What is expected → When you reach the line containing "orange domino: 3 -> 6" in the entries below, start writing out each line exactly, and stop after the line containing "black pan: 4 -> 5".

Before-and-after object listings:
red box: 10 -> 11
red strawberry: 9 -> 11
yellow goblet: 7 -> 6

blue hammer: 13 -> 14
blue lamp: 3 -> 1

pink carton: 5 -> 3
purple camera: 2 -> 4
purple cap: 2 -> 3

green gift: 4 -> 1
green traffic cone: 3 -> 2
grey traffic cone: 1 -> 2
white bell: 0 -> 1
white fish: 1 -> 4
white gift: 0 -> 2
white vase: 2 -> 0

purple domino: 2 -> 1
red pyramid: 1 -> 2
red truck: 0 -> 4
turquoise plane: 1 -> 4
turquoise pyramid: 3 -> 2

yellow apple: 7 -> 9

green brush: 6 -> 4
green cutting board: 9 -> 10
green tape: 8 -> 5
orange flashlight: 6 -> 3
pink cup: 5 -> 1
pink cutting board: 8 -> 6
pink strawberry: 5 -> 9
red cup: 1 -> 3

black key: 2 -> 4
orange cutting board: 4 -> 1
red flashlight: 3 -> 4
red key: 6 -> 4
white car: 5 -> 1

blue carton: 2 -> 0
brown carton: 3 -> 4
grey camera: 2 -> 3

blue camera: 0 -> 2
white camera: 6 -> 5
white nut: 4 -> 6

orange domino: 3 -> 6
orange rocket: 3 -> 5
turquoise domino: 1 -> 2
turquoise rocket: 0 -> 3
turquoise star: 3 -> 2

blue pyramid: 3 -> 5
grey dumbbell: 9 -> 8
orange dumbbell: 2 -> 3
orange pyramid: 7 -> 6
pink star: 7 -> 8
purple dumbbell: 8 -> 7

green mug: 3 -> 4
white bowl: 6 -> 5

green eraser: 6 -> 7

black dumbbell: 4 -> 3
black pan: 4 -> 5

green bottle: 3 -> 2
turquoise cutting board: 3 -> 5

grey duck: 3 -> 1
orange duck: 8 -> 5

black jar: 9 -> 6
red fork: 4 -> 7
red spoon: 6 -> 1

Solution for this exercise →
orange domino: 3 -> 6
orange rocket: 3 -> 5
turquoise domino: 1 -> 2
turquoise rocket: 0 -> 3
turquoise star: 3 -> 2

blue pyramid: 3 -> 5
grey dumbbell: 9 -> 8
orange dumbbell: 2 -> 3
orange pyramid: 7 -> 6
pink star: 7 -> 8
purple dumbbell: 8 -> 7

green mug: 3 -> 4
white bowl: 6 -> 5

green eraser: 6 -> 7

black dumbbell: 4 -> 3
black pan: 4 -> 5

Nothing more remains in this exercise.